- **DATA SUPPLIED**

BEGIN

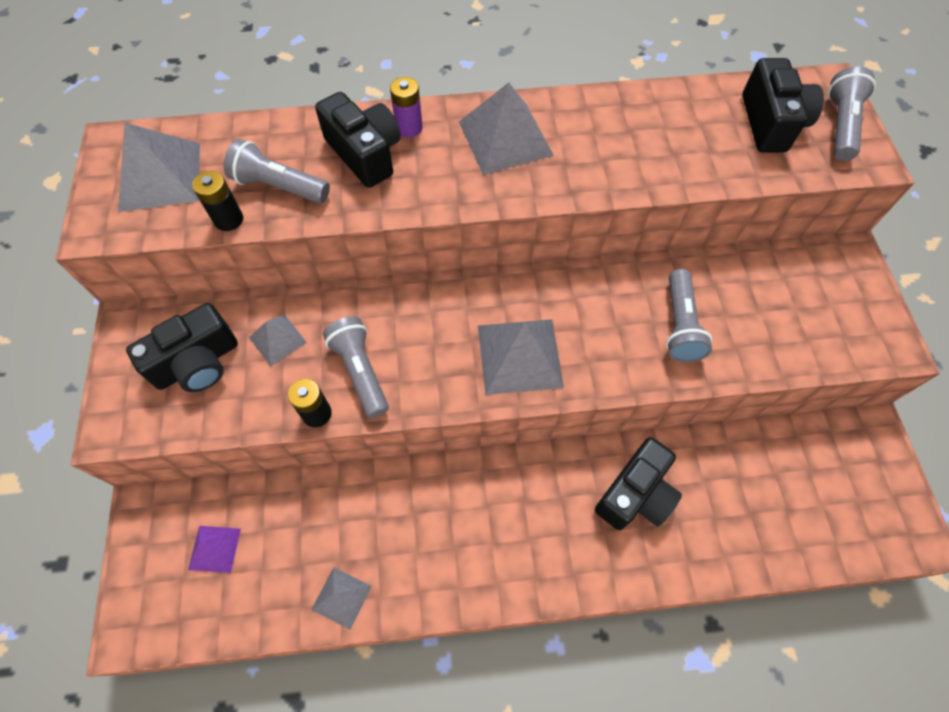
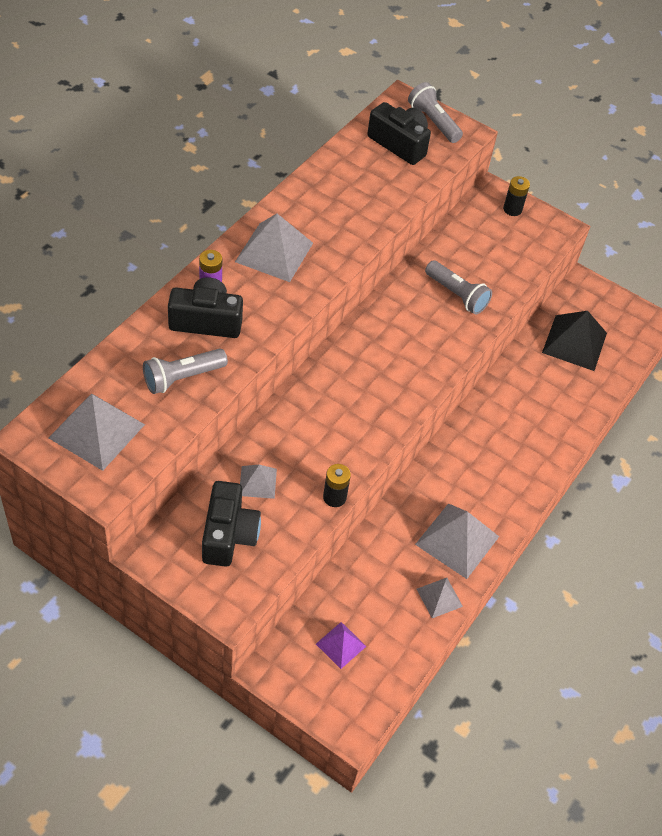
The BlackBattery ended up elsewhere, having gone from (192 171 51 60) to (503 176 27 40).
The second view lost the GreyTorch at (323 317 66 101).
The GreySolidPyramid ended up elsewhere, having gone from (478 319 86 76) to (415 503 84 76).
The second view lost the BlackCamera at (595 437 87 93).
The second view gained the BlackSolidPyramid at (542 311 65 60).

END

- **REQUIREMENT**
Output, word for word, the full listing above, with no pictures.

- **ANSWER TO THIS TASK**
The BlackBattery ended up elsewhere, having gone from (192 171 51 60) to (503 176 27 40).
The second view lost the GreyTorch at (323 317 66 101).
The GreySolidPyramid ended up elsewhere, having gone from (478 319 86 76) to (415 503 84 76).
The second view lost the BlackCamera at (595 437 87 93).
The second view gained the BlackSolidPyramid at (542 311 65 60).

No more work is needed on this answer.